BEGIN Source data

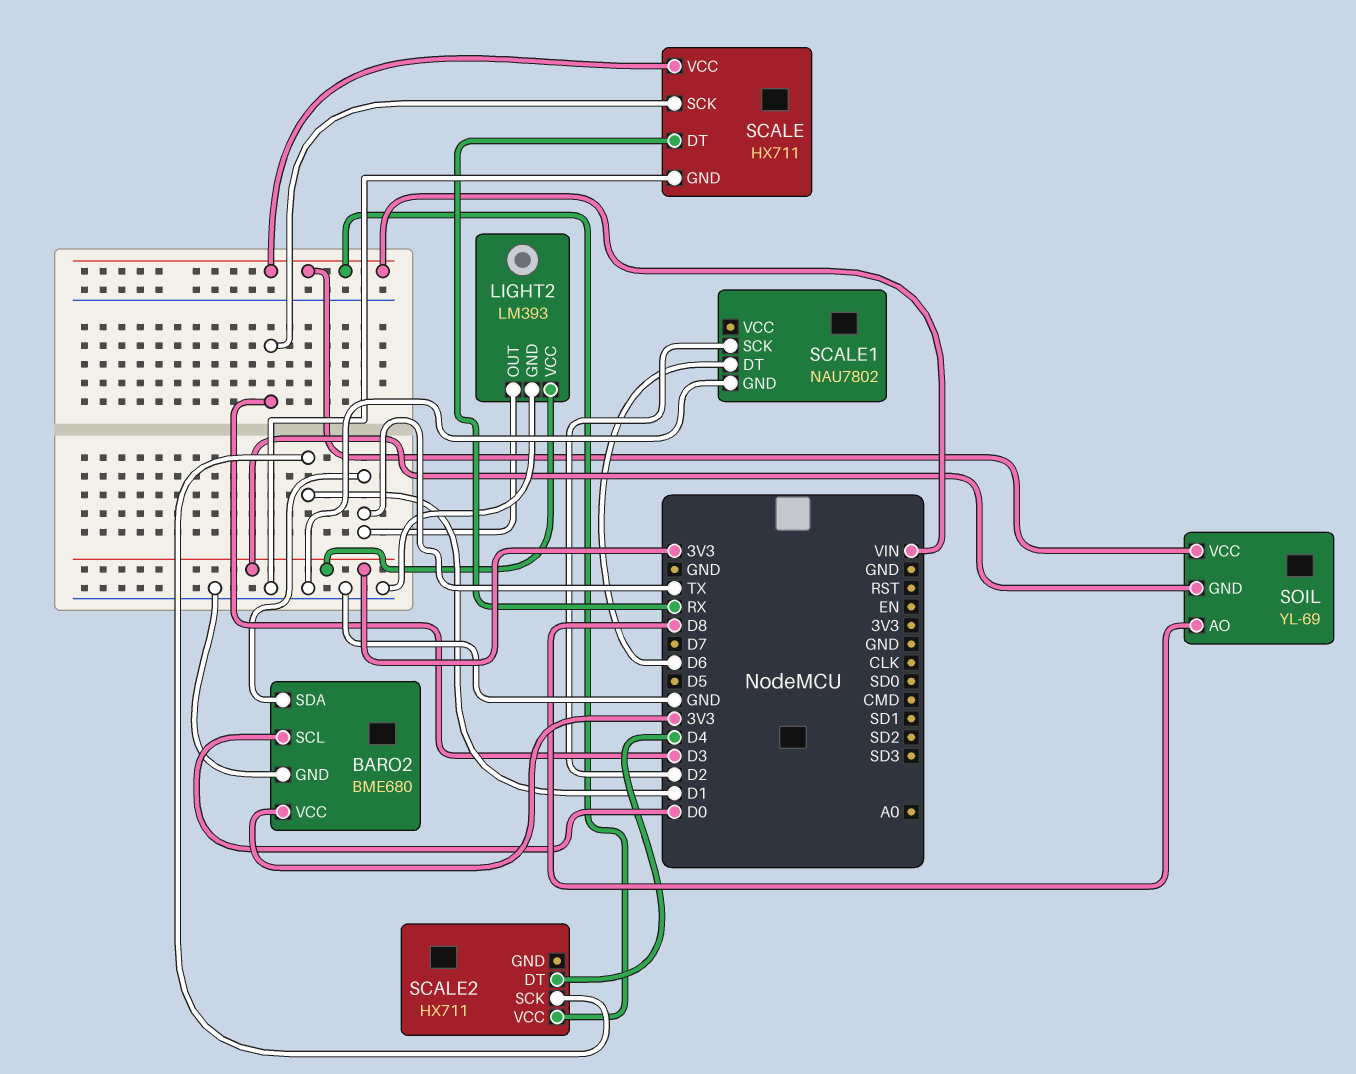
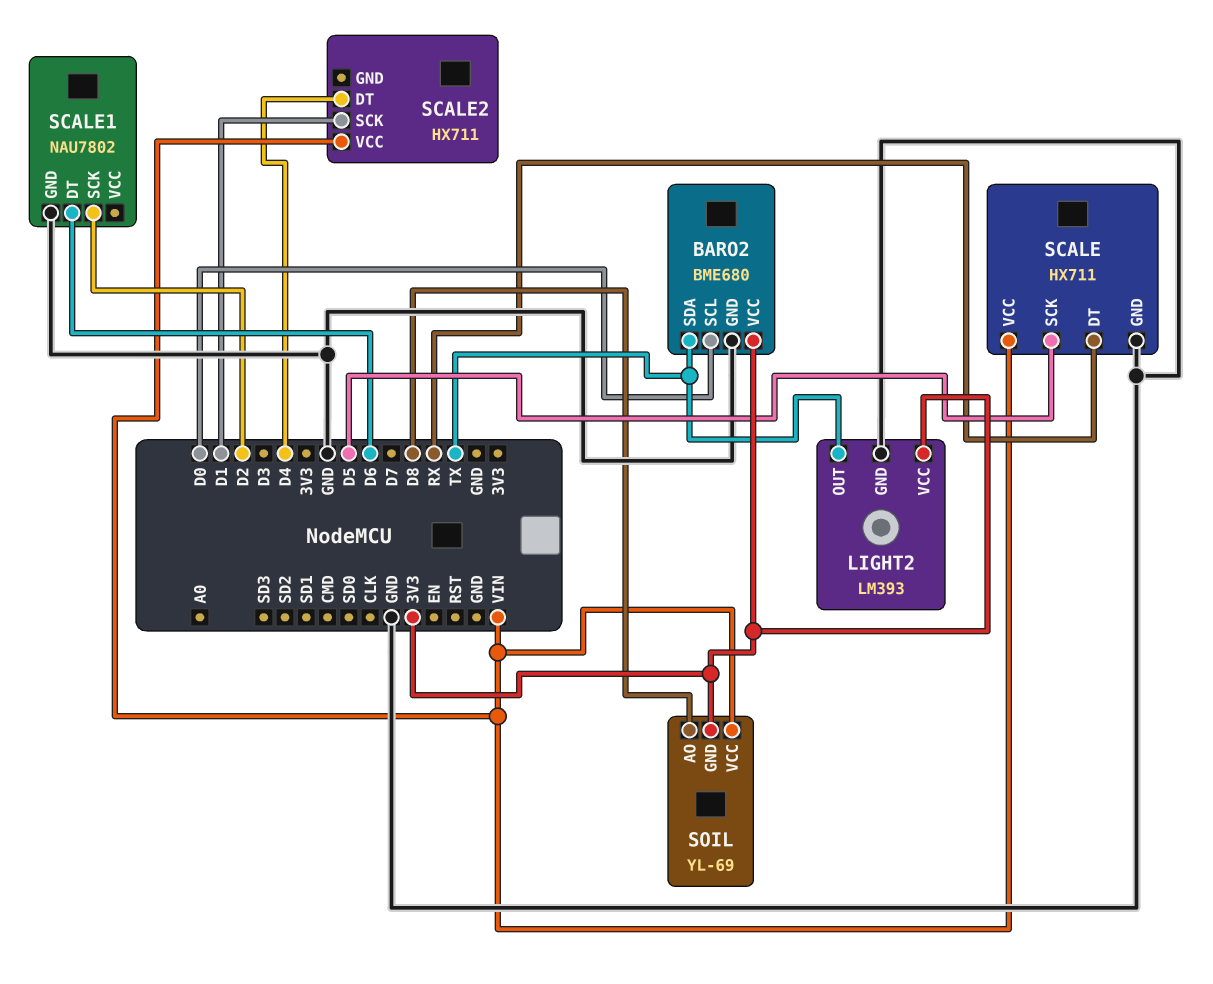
SCALE pin SCK: D3 -> D5

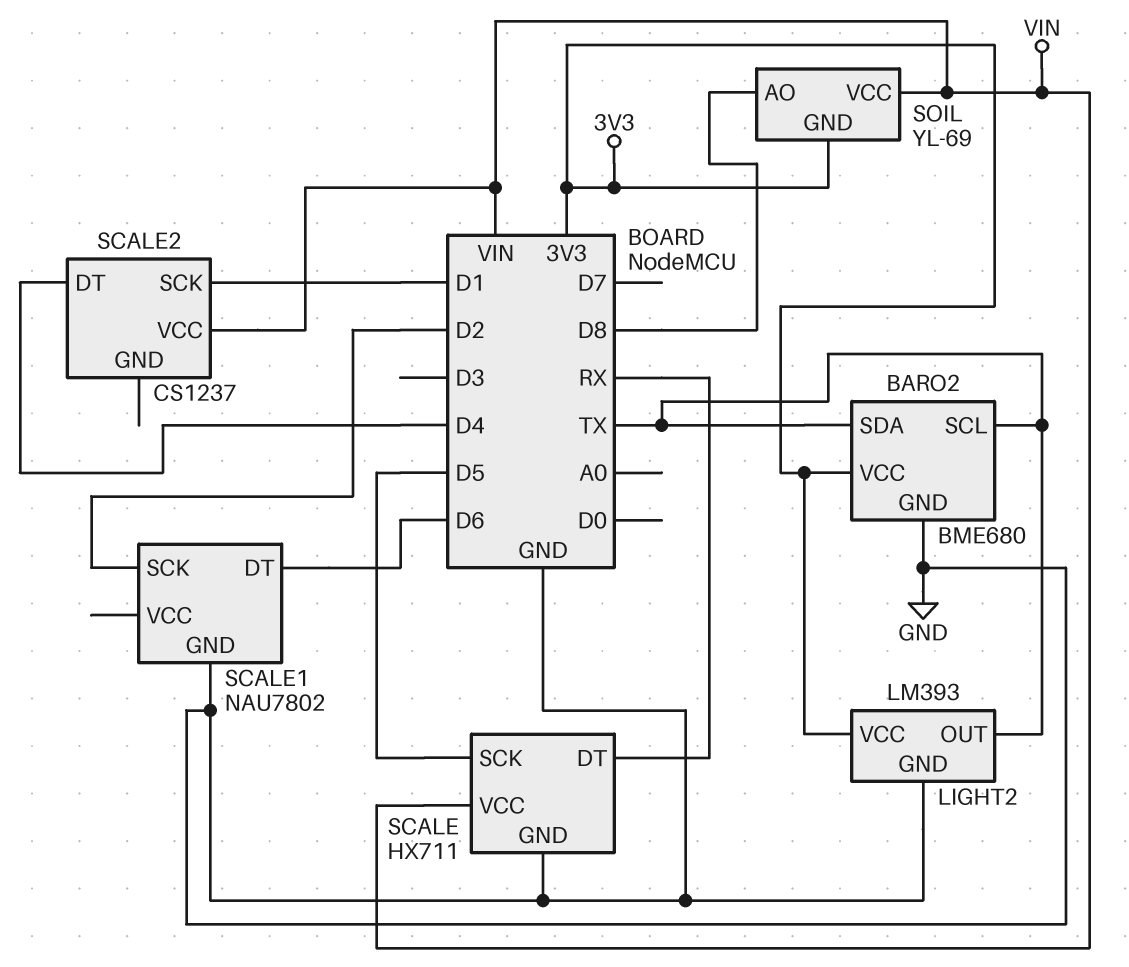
BARO2 pin SCL: D0 -> TX
SCALE2: HX711 -> CS1237

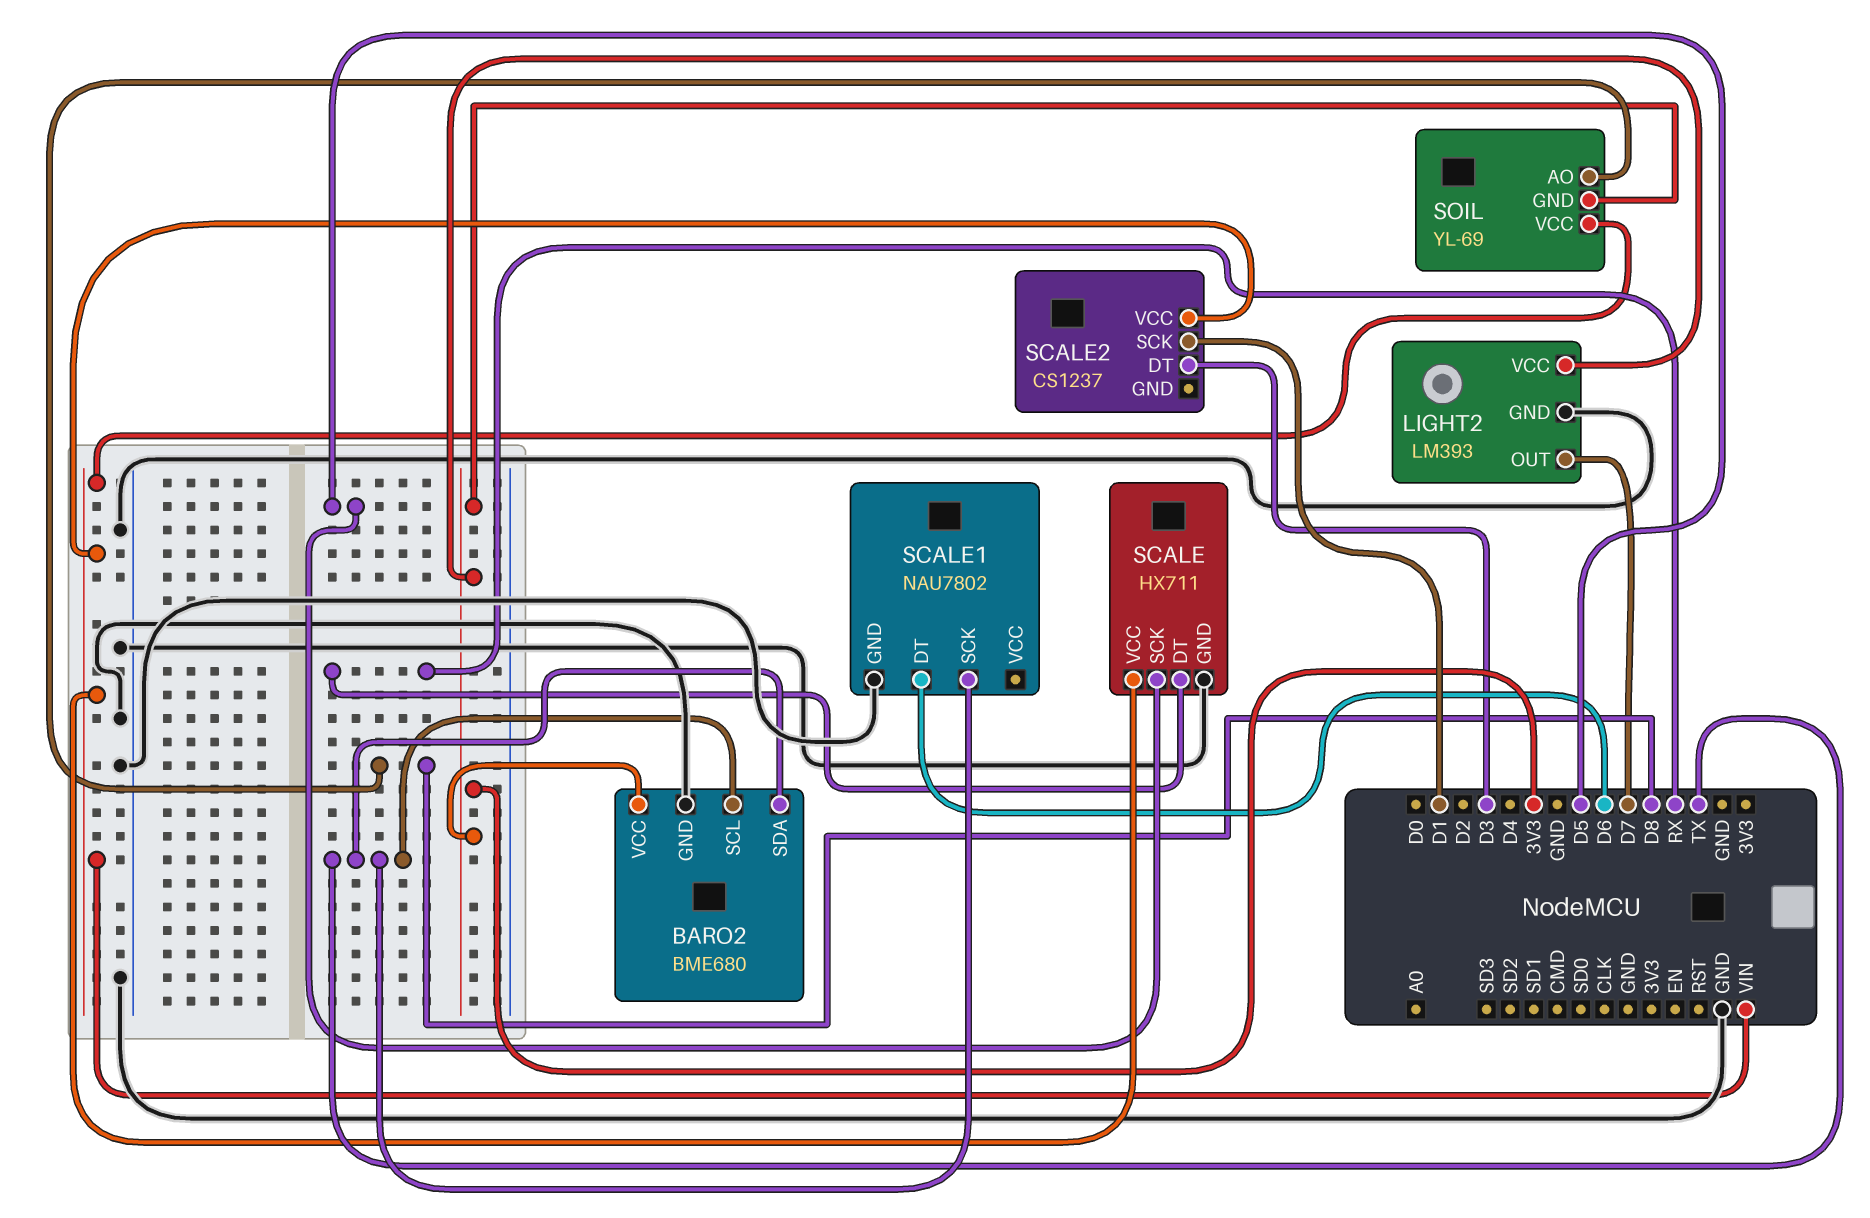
LIGHT2 pin OUT: TX -> D7
SCALE1 pin SCK: D2 -> TX
SCALE2 pin DT: D4 -> D3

END Source data

**What you are asked to do**
Set each line of the records down again exactly as it reads. Omit the pictures.

**Written response**
SCALE pin SCK: D3 -> D5

BARO2 pin SCL: D0 -> TX
SCALE2: HX711 -> CS1237

LIGHT2 pin OUT: TX -> D7
SCALE1 pin SCK: D2 -> TX
SCALE2 pin DT: D4 -> D3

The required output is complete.